─── Data excerpts ───
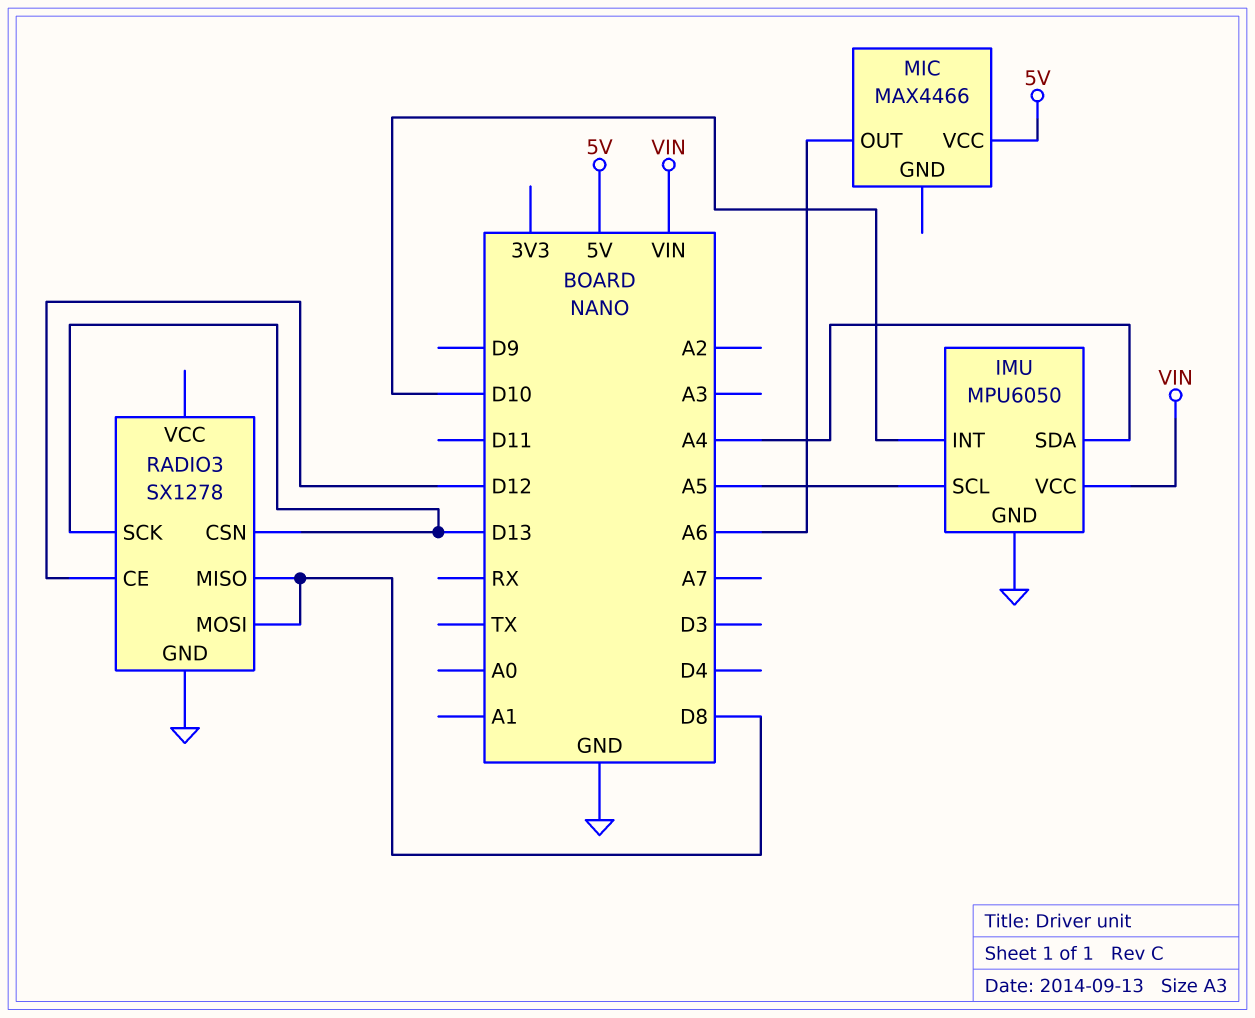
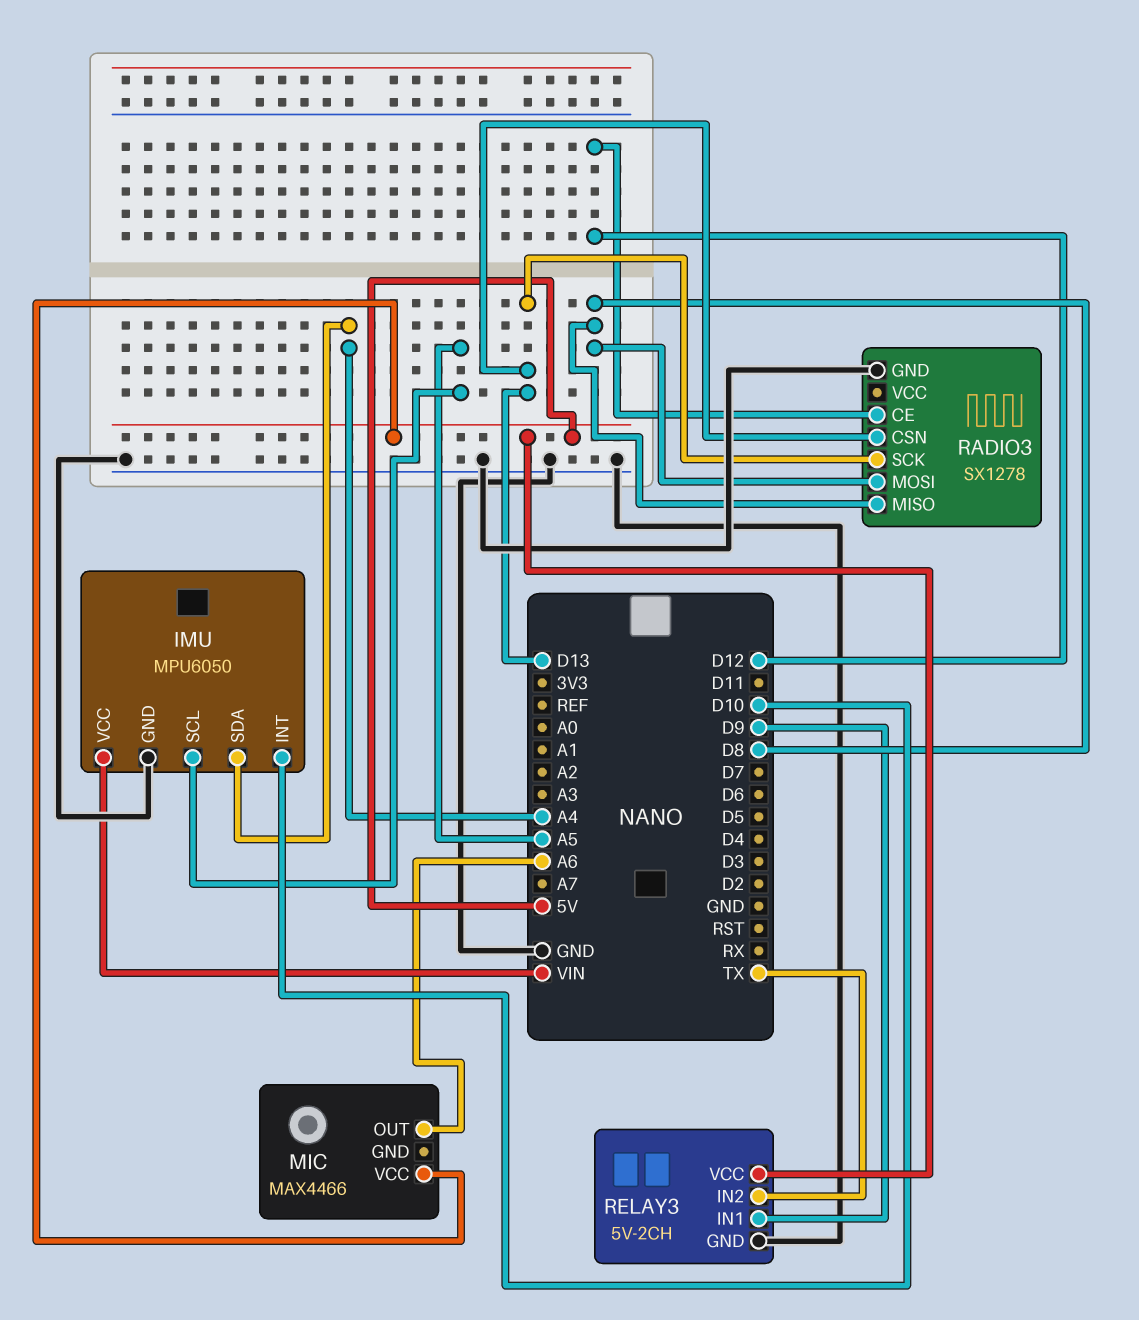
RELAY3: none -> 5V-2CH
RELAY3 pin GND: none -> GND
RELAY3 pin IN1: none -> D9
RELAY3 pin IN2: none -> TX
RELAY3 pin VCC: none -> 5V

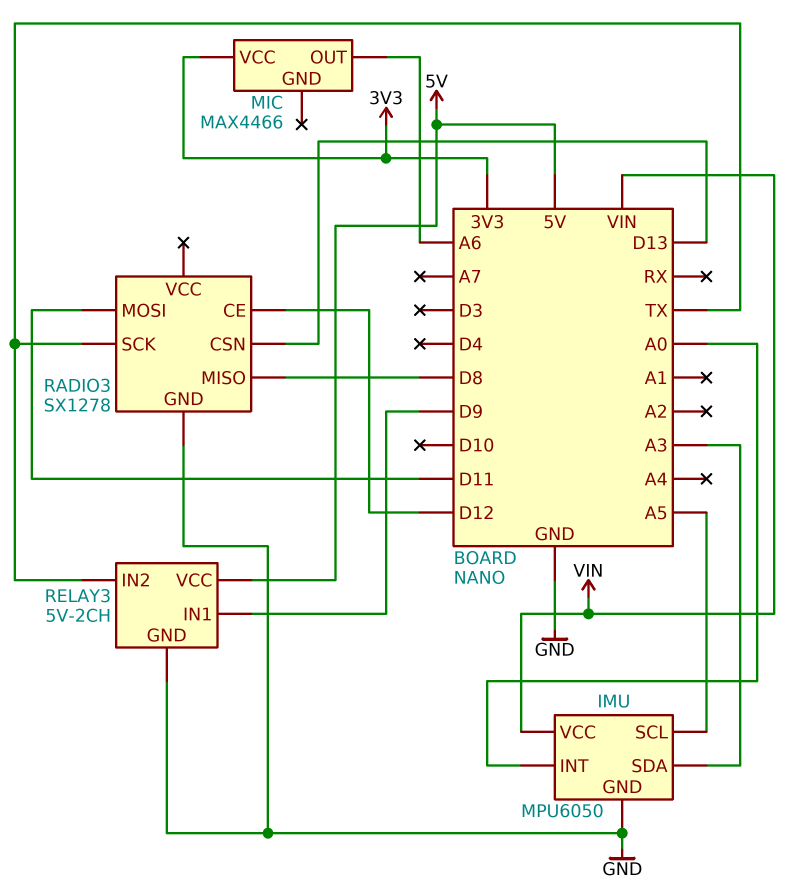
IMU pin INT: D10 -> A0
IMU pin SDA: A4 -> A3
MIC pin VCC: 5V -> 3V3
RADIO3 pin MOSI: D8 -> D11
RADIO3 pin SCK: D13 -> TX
───
Task item
Print precisely the lines from the one with "MIC pin VCC: 5V -> 3V3" through the end of the data above, adding nothing.

Answer to this problem
MIC pin VCC: 5V -> 3V3
RADIO3 pin MOSI: D8 -> D11
RADIO3 pin SCK: D13 -> TX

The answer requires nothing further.